_Items listed in a dataset_:
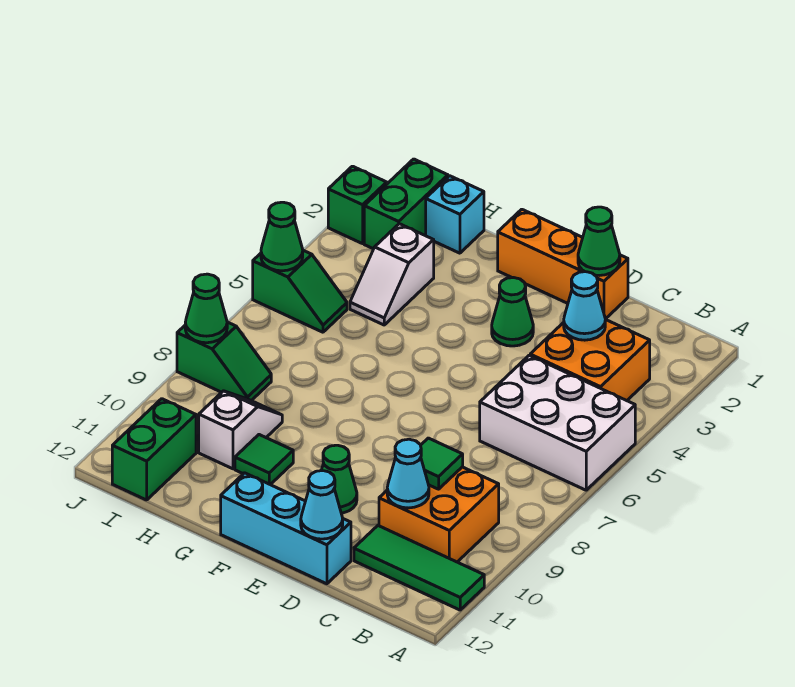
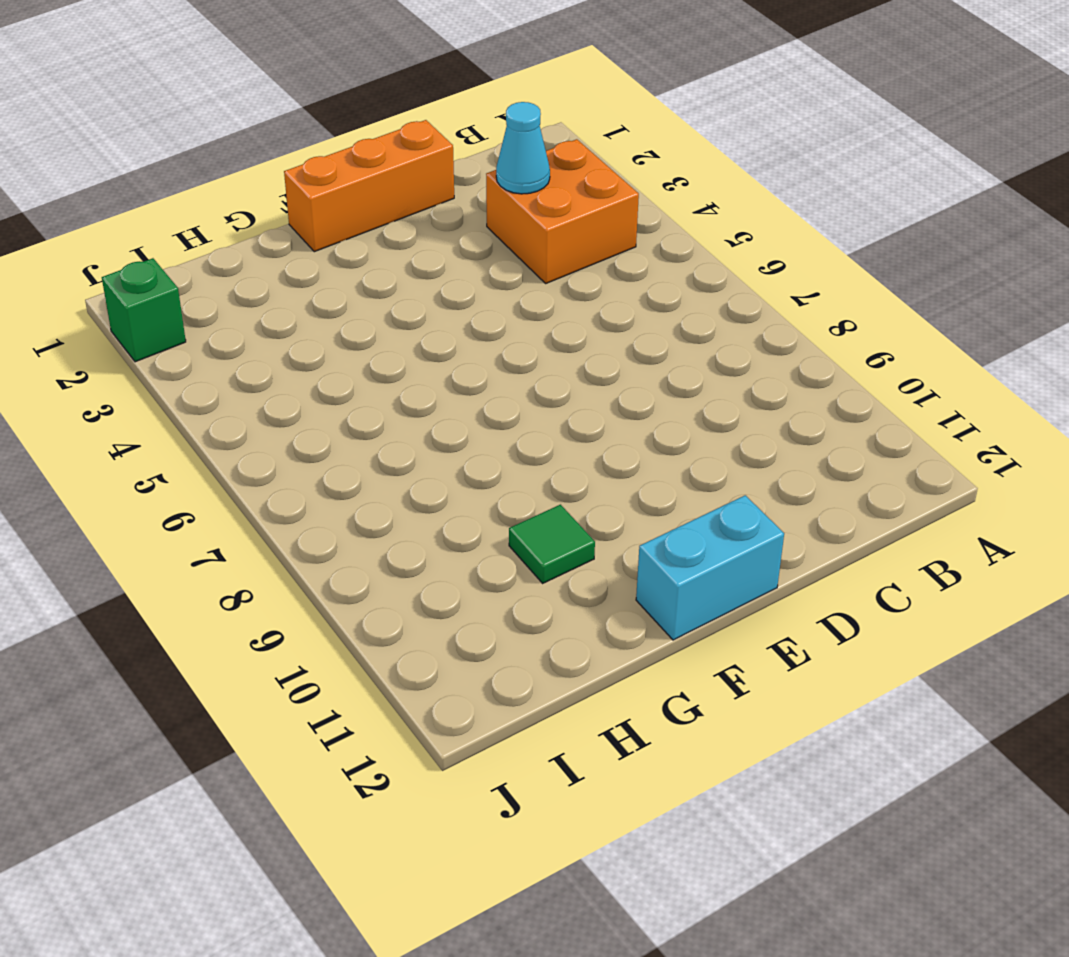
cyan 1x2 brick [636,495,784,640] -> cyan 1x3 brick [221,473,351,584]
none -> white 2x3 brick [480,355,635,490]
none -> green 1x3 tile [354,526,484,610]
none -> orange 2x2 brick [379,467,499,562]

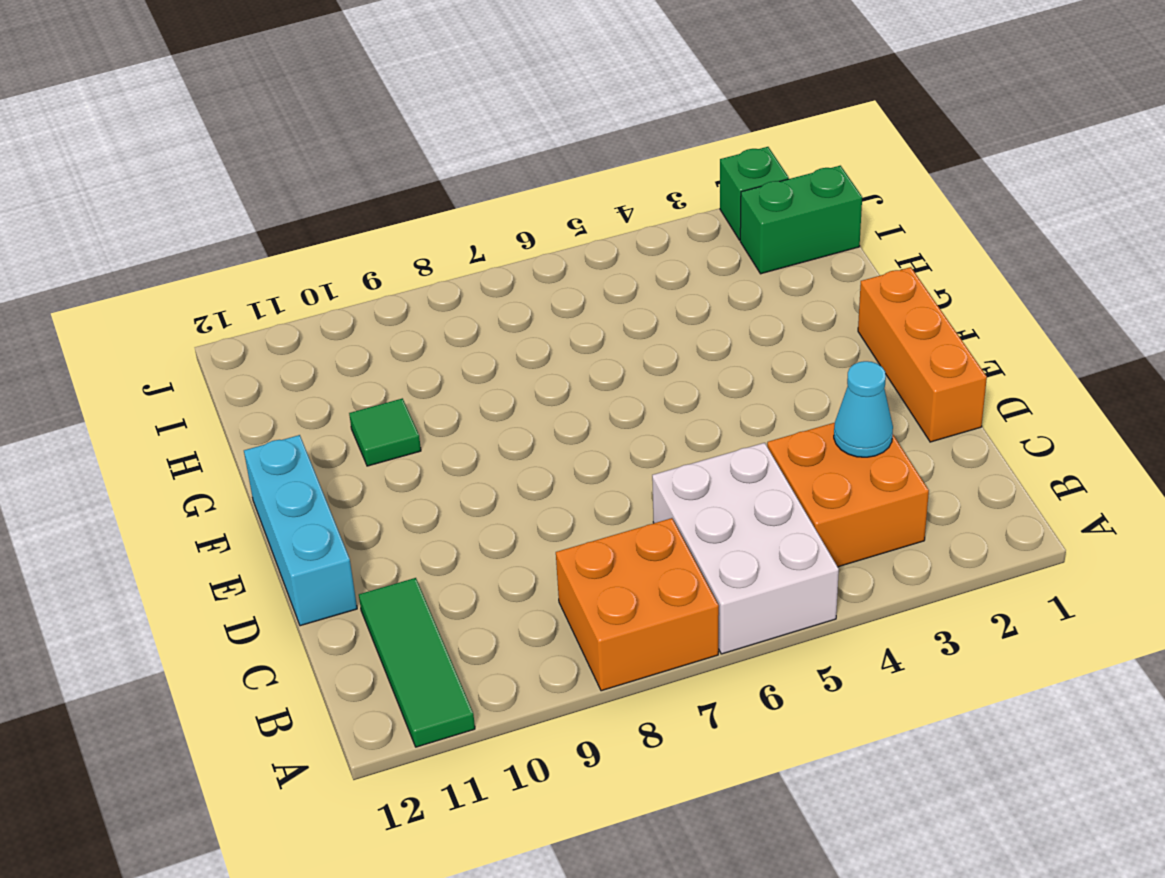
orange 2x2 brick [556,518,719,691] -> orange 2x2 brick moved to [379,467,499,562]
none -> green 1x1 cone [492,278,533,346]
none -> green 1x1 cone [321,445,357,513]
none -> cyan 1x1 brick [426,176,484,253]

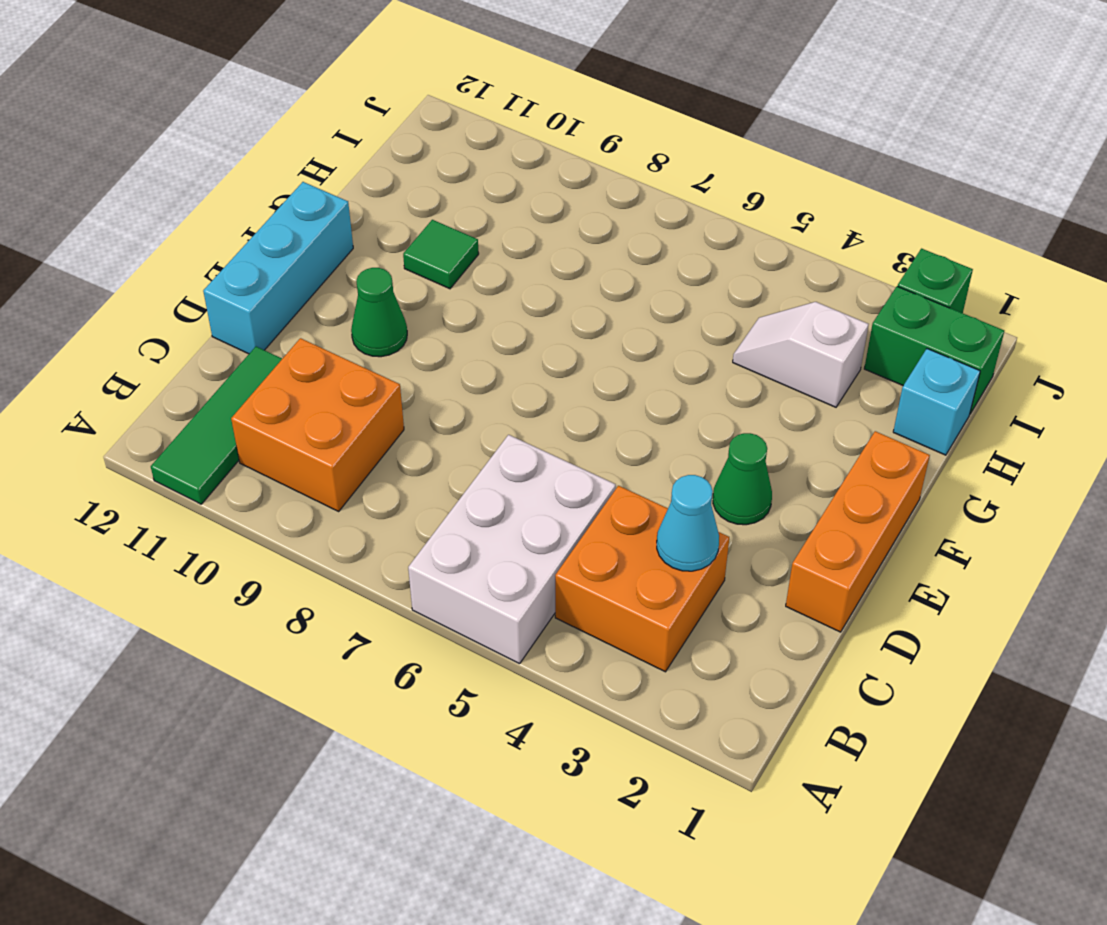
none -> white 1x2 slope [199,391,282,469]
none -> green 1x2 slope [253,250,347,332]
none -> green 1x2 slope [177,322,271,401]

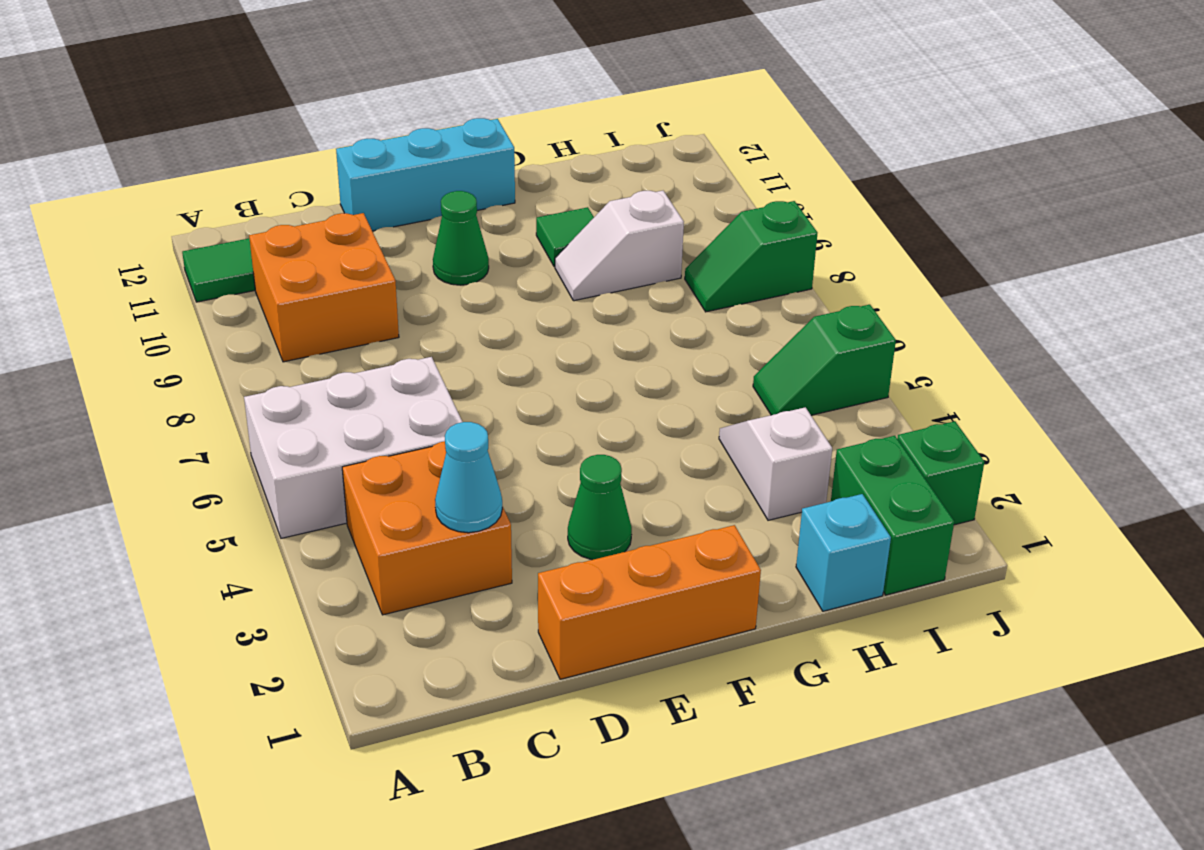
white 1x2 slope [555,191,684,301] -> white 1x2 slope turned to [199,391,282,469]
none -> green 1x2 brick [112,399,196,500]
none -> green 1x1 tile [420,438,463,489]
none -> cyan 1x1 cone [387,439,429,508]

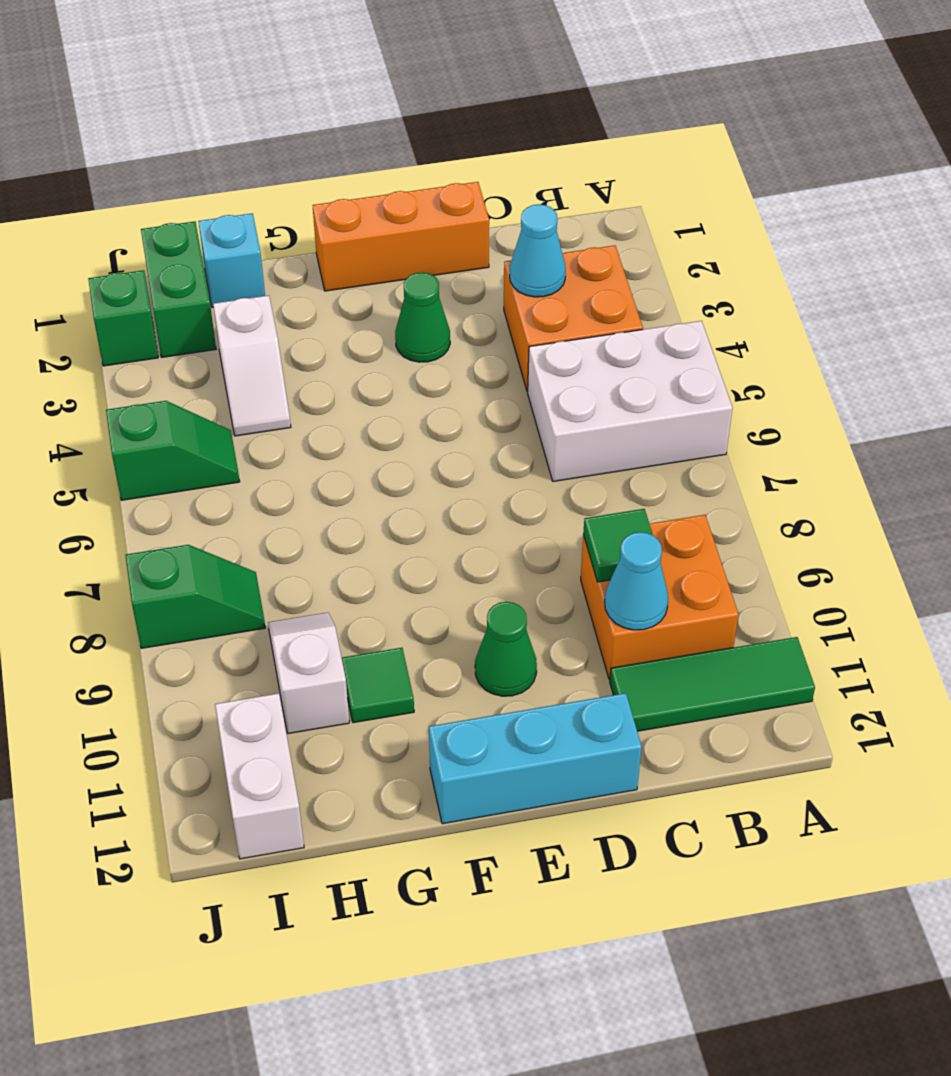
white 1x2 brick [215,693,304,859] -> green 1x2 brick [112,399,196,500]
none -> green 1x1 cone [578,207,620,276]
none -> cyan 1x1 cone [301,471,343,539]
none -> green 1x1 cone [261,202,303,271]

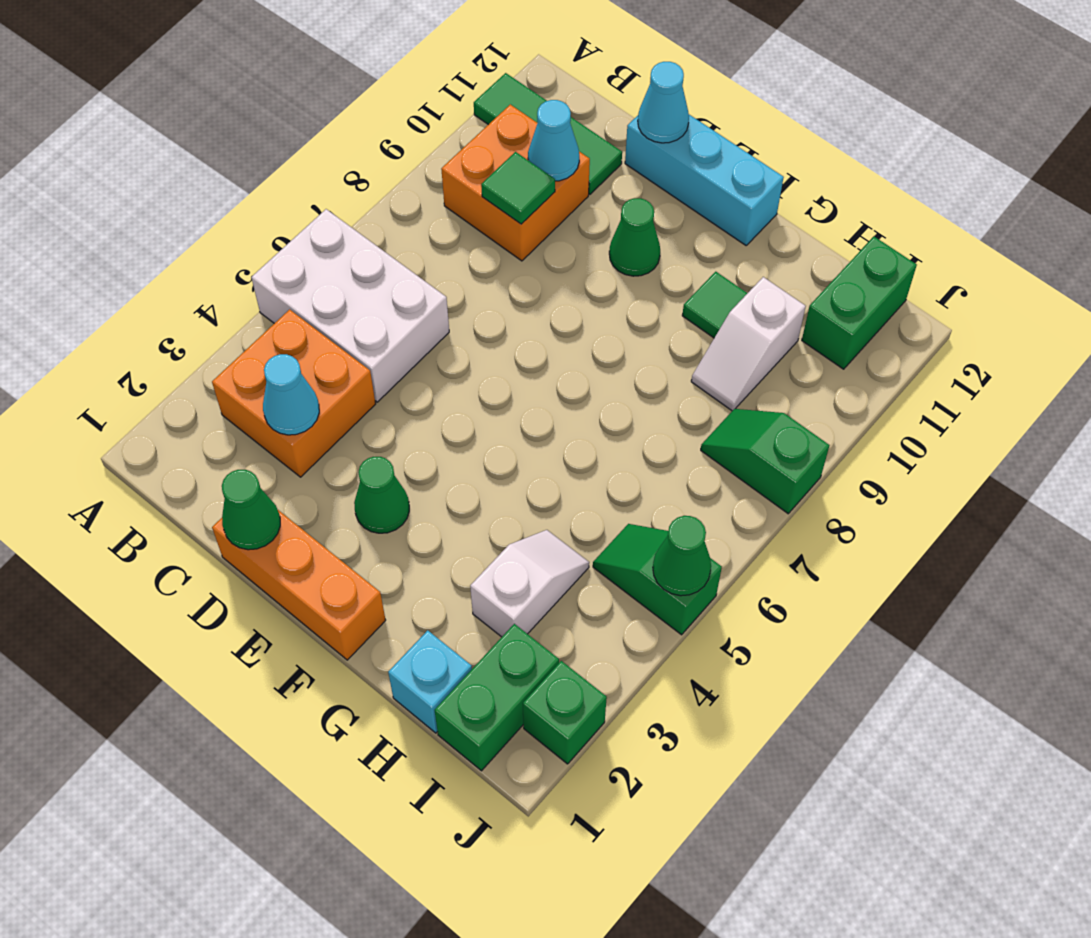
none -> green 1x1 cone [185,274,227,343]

* * *

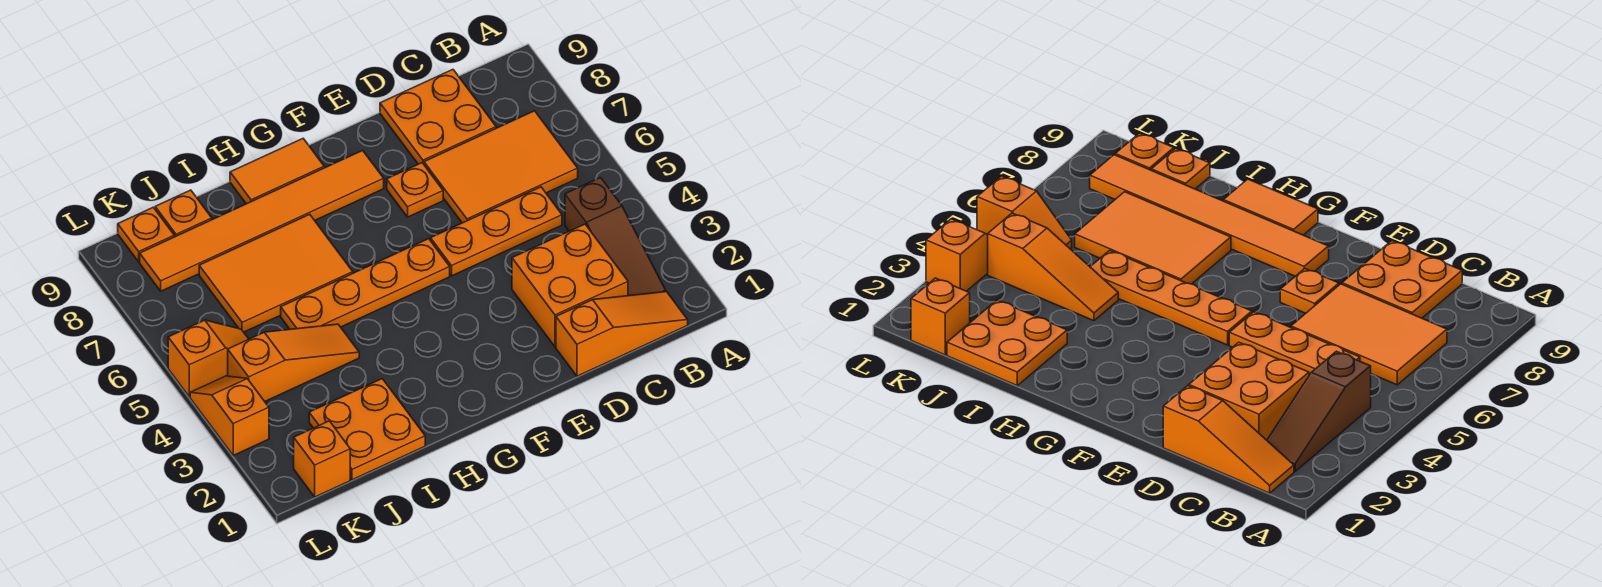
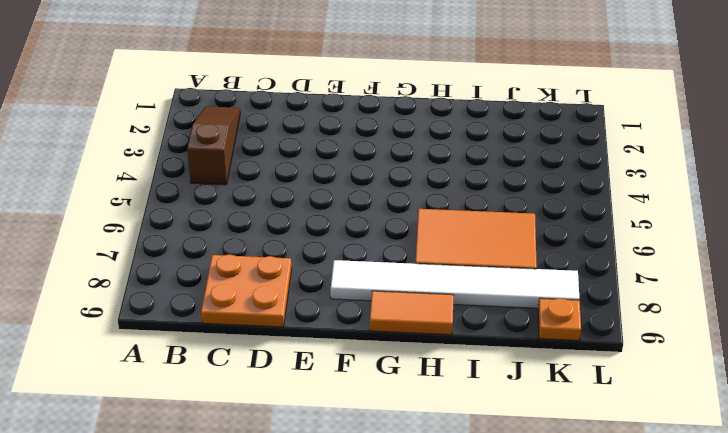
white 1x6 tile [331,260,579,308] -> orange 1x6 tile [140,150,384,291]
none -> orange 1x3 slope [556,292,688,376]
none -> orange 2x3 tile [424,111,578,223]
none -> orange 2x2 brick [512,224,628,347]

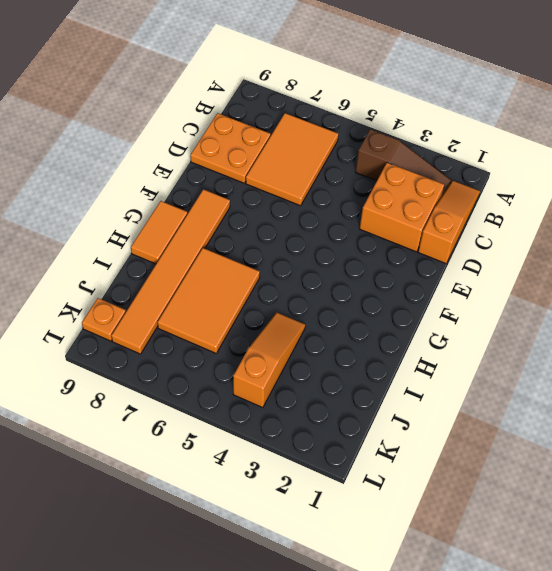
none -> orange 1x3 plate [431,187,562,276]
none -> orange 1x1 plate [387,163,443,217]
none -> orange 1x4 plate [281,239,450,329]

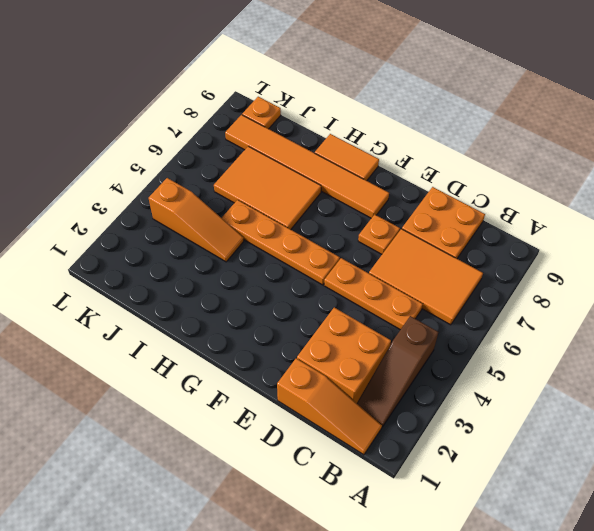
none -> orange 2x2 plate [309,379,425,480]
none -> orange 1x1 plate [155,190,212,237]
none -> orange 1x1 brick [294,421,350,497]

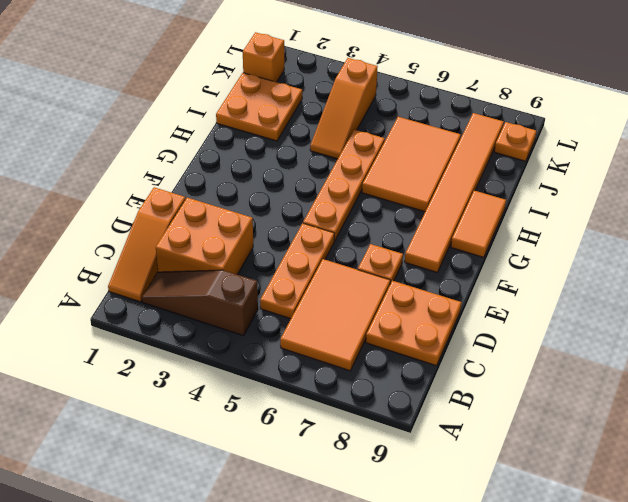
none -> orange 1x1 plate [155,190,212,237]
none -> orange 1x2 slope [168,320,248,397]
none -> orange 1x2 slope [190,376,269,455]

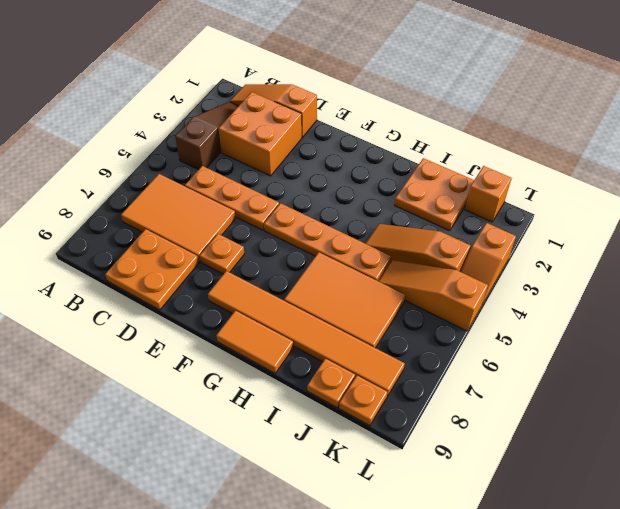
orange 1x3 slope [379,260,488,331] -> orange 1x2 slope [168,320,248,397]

_Assigned task_:
How would the lines above read from the one with "cyan 1x2 brick" to the one with "none -> green 1x1 cone [492,278,533,346]", inclusive, with no pictures? Write them out exactly.

_Result of the task_:
cyan 1x2 brick [636,495,784,640] -> cyan 1x3 brick [221,473,351,584]
none -> white 2x3 brick [480,355,635,490]
none -> green 1x3 tile [354,526,484,610]
none -> orange 2x2 brick [379,467,499,562]

orange 2x2 brick [556,518,719,691] -> orange 2x2 brick moved to [379,467,499,562]
none -> green 1x1 cone [492,278,533,346]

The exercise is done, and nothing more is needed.